Task prompt> Your task is to retype every entry exactly while omitting the pictures.

────────────────────────────────────────

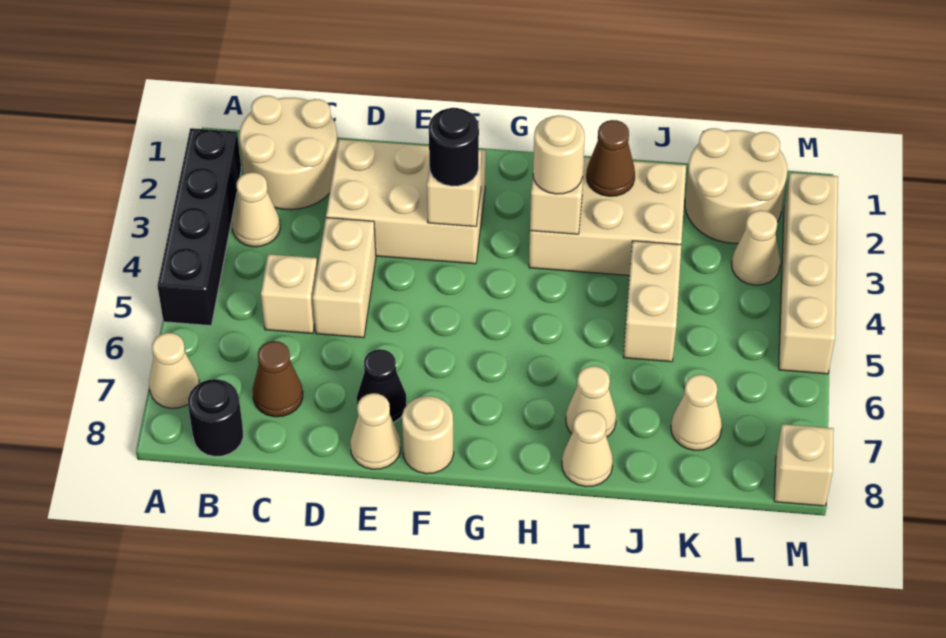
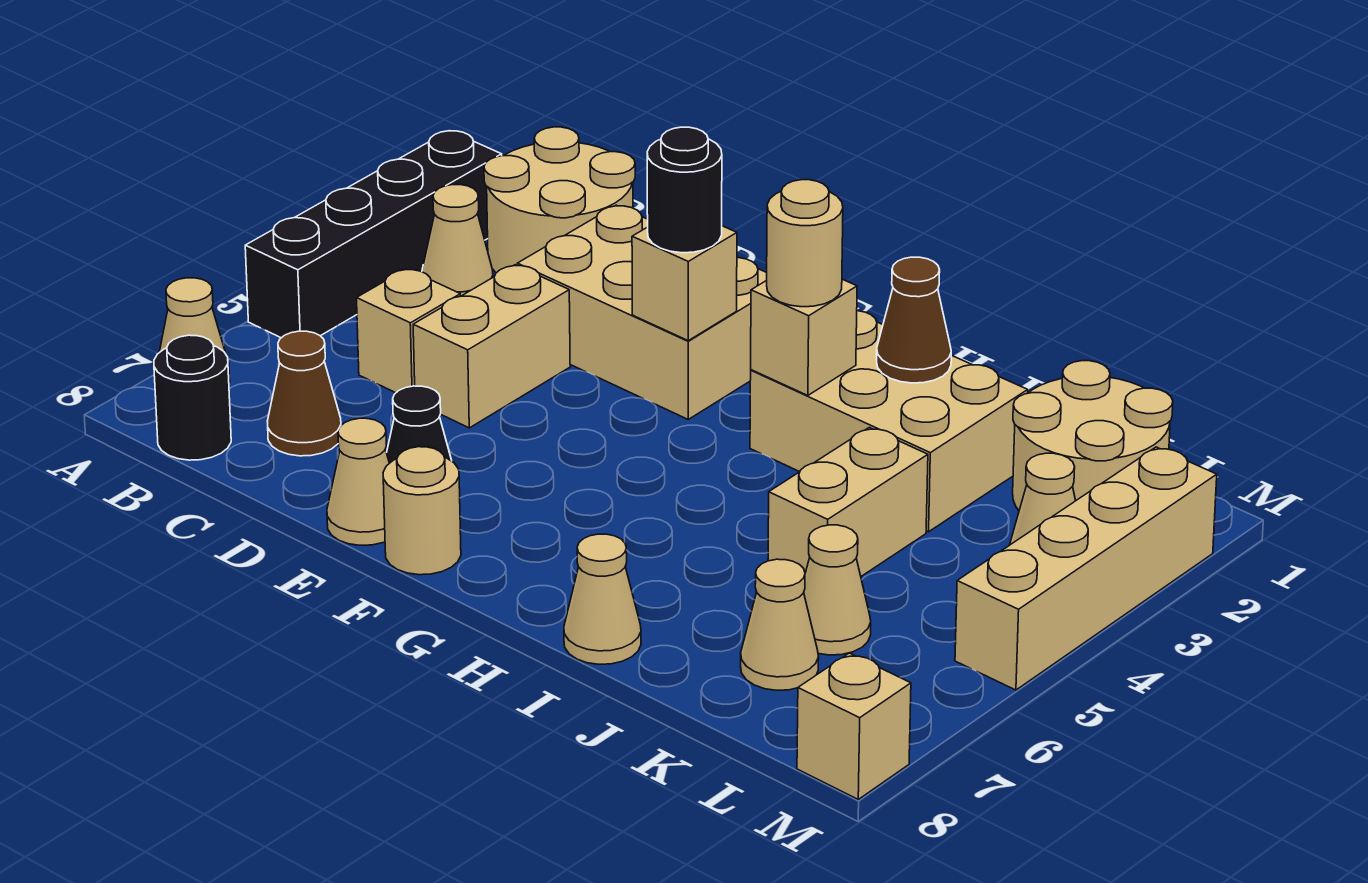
tan cone I7 level 1 -> tan cone K6 level 1

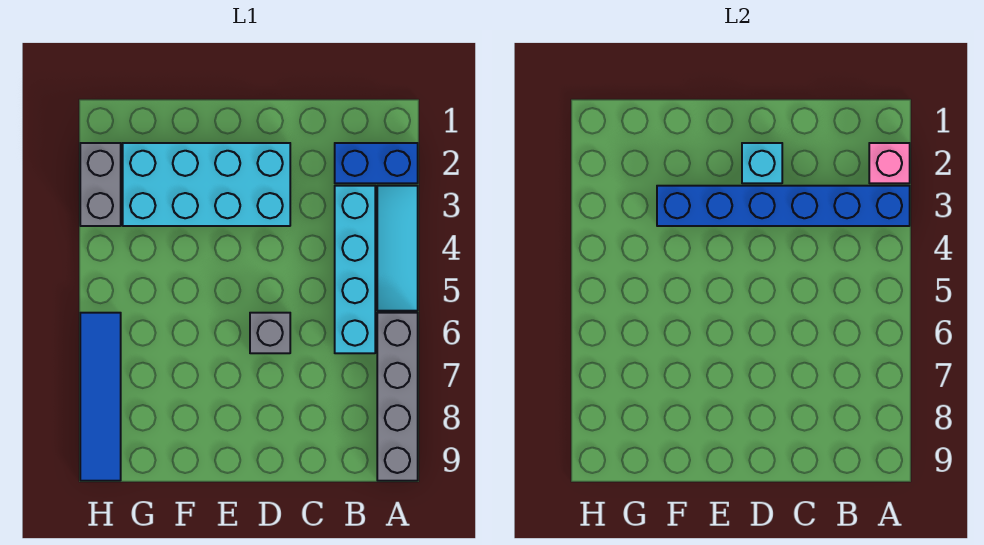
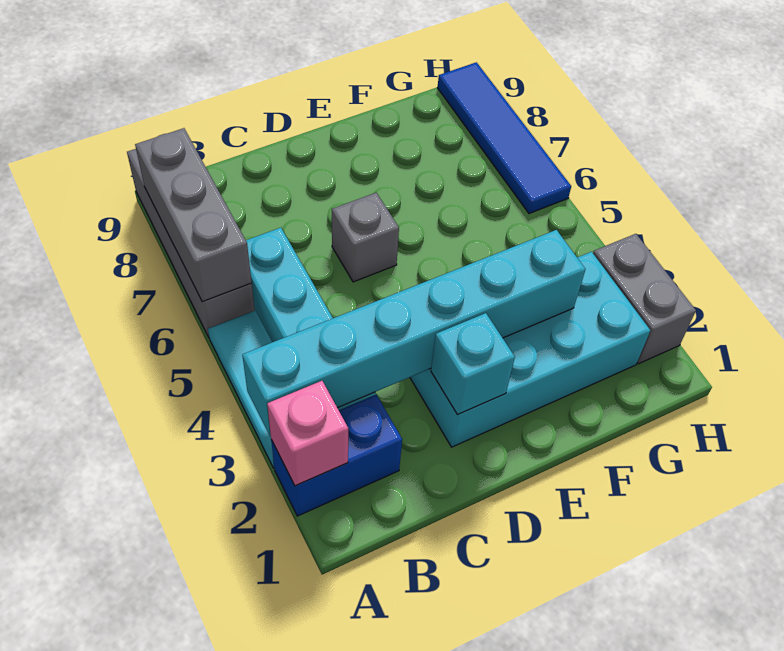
blue brick A3:F3 level 2 -> cyan brick A3:F3 level 2
none -> grey brick A6:A8 level 2

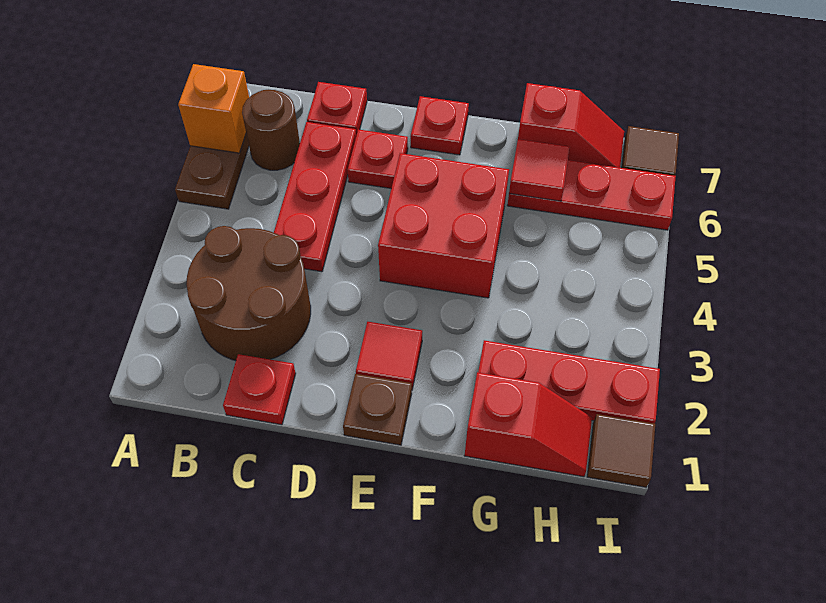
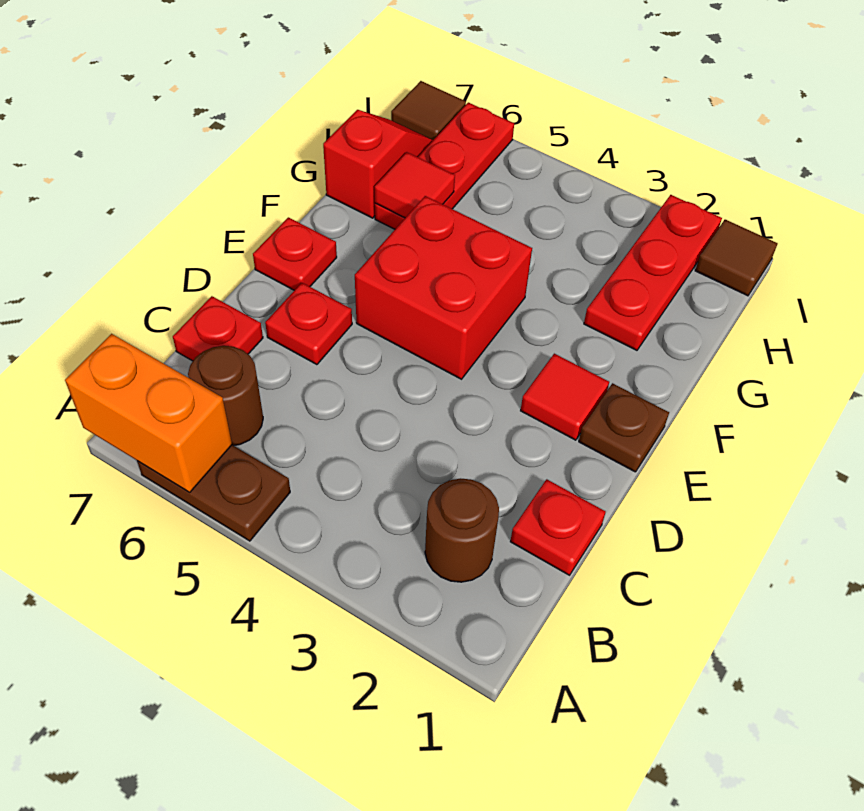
orange brick A6 level 2 -> orange brick A6:A7 level 2
brown round brick B2:C3 level 1 -> brown round brick B2 level 1
red plate C4:C6 level 1 -> none
red slope G1:H1 level 1 top G -> none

────────────────────────────────────────

Answer below>
tan cone I7 level 1 -> tan cone K6 level 1

blue brick A3:F3 level 2 -> cyan brick A3:F3 level 2
none -> grey brick A6:A8 level 2

orange brick A6 level 2 -> orange brick A6:A7 level 2
brown round brick B2:C3 level 1 -> brown round brick B2 level 1
red plate C4:C6 level 1 -> none
red slope G1:H1 level 1 top G -> none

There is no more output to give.